━━━━━ Data extract ━━━━━

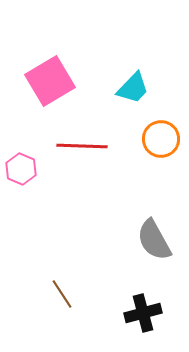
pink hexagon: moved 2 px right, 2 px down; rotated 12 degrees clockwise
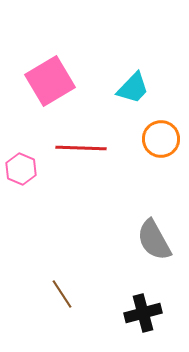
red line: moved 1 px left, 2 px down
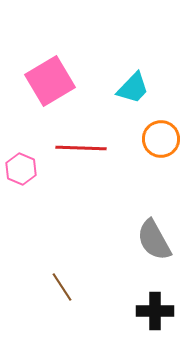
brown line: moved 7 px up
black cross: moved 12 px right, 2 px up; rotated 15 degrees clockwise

━━━━━
━━━━━ Data extract ━━━━━

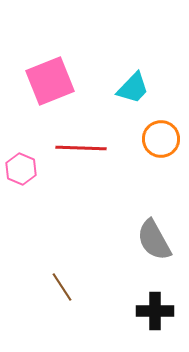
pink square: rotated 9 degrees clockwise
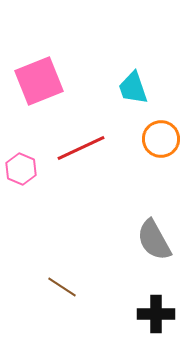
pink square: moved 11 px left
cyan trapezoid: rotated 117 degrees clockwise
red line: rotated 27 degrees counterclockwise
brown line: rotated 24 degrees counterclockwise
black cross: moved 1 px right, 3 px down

━━━━━
━━━━━ Data extract ━━━━━

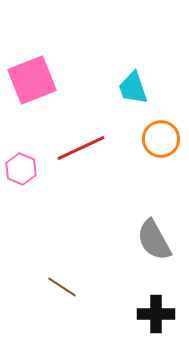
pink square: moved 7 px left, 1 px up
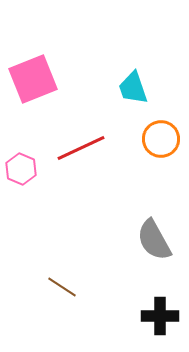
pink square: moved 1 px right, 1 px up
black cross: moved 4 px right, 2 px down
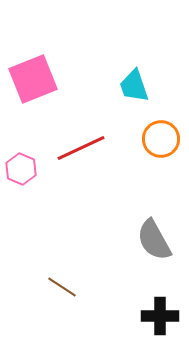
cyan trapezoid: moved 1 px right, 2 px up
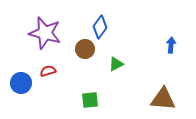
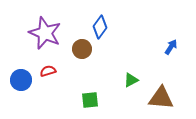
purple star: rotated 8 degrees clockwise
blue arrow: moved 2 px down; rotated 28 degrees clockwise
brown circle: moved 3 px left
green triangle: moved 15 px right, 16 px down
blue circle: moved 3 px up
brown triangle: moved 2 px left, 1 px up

━━━━━

Copy out the item lines above, starting with the line that contains "brown line: moved 7 px up" and ending with the line that contains "black cross: moved 12". Include both of those lines.

brown line: moved 7 px up
black cross: moved 12 px right, 2 px up; rotated 15 degrees clockwise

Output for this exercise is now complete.